Problem details: Copy the data that appears below exactly. Drop the pictures.

Data below:
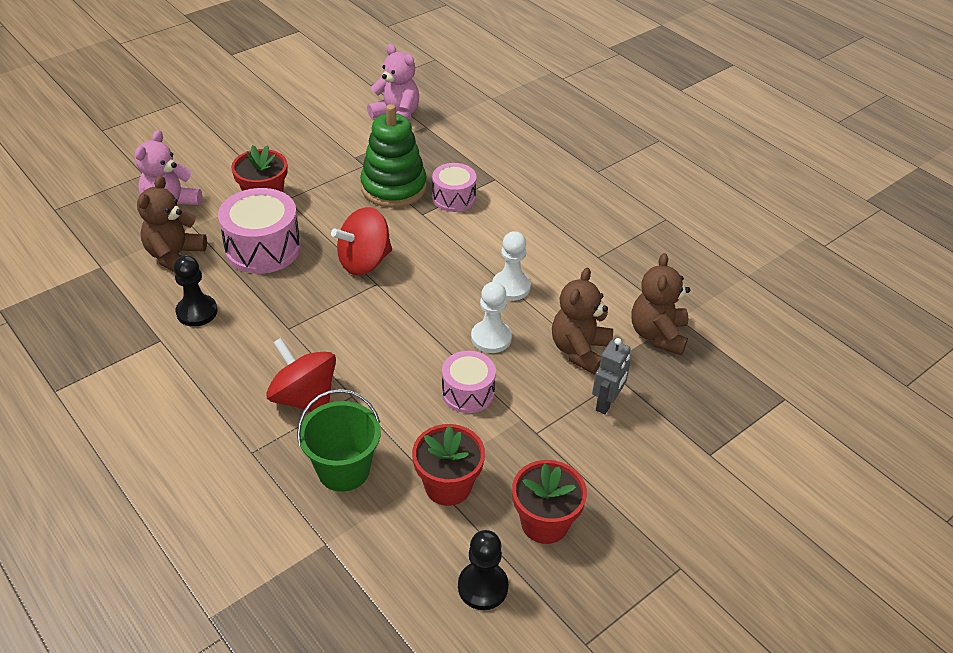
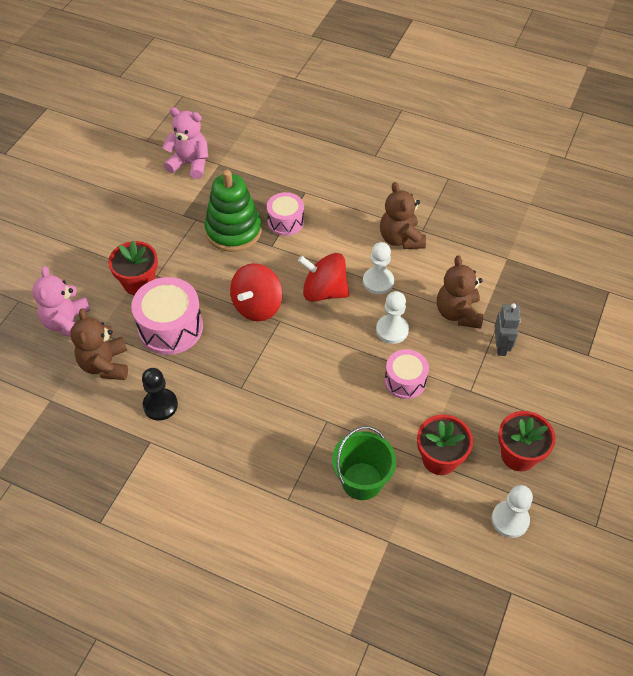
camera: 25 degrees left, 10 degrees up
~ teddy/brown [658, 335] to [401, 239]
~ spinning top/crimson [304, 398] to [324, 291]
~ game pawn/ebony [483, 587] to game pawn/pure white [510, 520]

Exercise response:
camera: 25 degrees left, 10 degrees up
~ teddy/brown [658, 335] to [401, 239]
~ spinning top/crimson [304, 398] to [324, 291]
~ game pawn/ebony [483, 587] to game pawn/pure white [510, 520]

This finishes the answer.